### What you will do:
From the first line to the last, return the data exactly, with no pictures.

### Given data:
☆ ☆ ☆ ☆ ☆
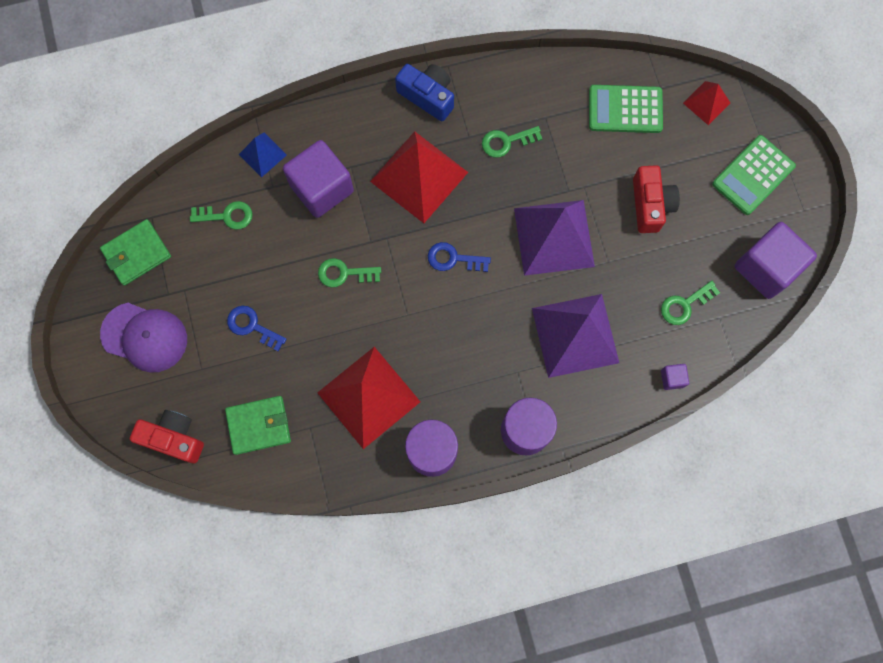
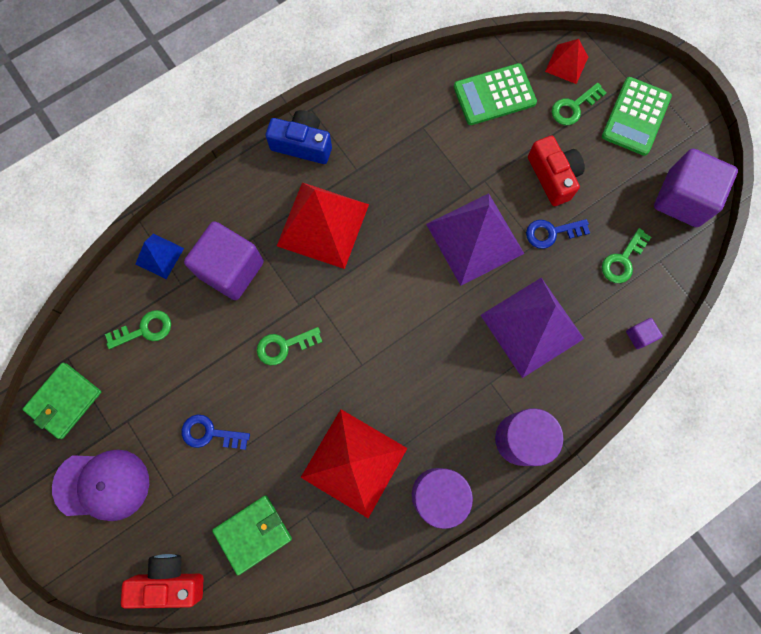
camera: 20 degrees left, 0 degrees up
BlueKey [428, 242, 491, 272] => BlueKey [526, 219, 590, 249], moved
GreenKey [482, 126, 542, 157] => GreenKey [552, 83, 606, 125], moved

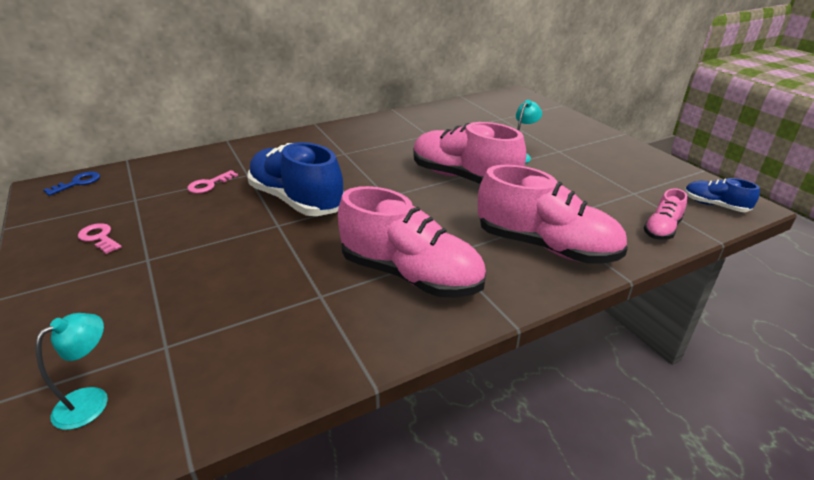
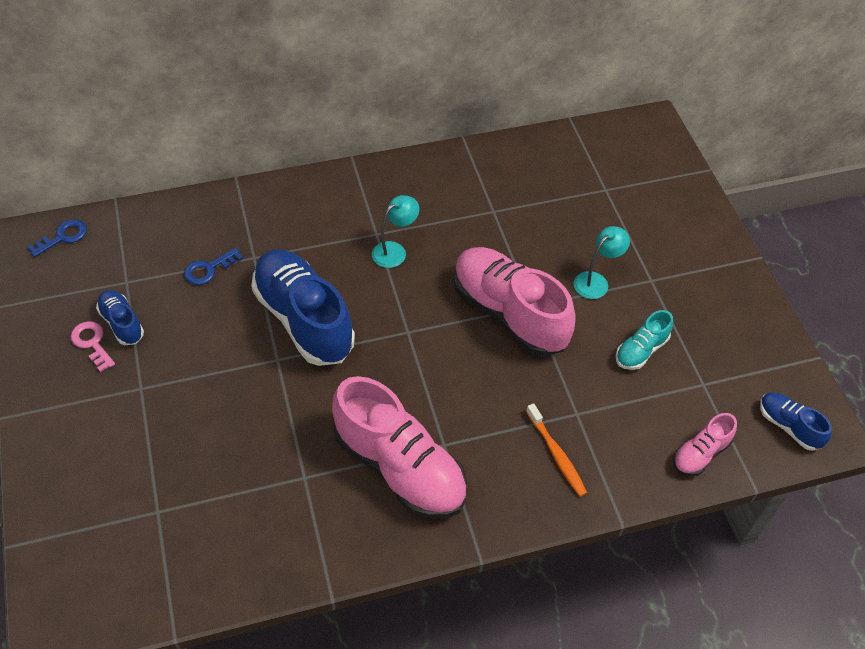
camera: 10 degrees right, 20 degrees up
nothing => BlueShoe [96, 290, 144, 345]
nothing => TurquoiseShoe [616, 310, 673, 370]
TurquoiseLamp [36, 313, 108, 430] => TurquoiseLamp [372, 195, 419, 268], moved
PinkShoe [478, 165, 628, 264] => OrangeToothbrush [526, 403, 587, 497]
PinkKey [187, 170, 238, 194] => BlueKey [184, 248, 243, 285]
☆ ☆ ☆ ☆ ☆
### Solution to this exercise:
camera: 20 degrees left, 0 degrees up
BlueKey [428, 242, 491, 272] => BlueKey [526, 219, 590, 249], moved
GreenKey [482, 126, 542, 157] => GreenKey [552, 83, 606, 125], moved

camera: 10 degrees right, 20 degrees up
nothing => BlueShoe [96, 290, 144, 345]
nothing => TurquoiseShoe [616, 310, 673, 370]
TurquoiseLamp [36, 313, 108, 430] => TurquoiseLamp [372, 195, 419, 268], moved
PinkShoe [478, 165, 628, 264] => OrangeToothbrush [526, 403, 587, 497]
PinkKey [187, 170, 238, 194] => BlueKey [184, 248, 243, 285]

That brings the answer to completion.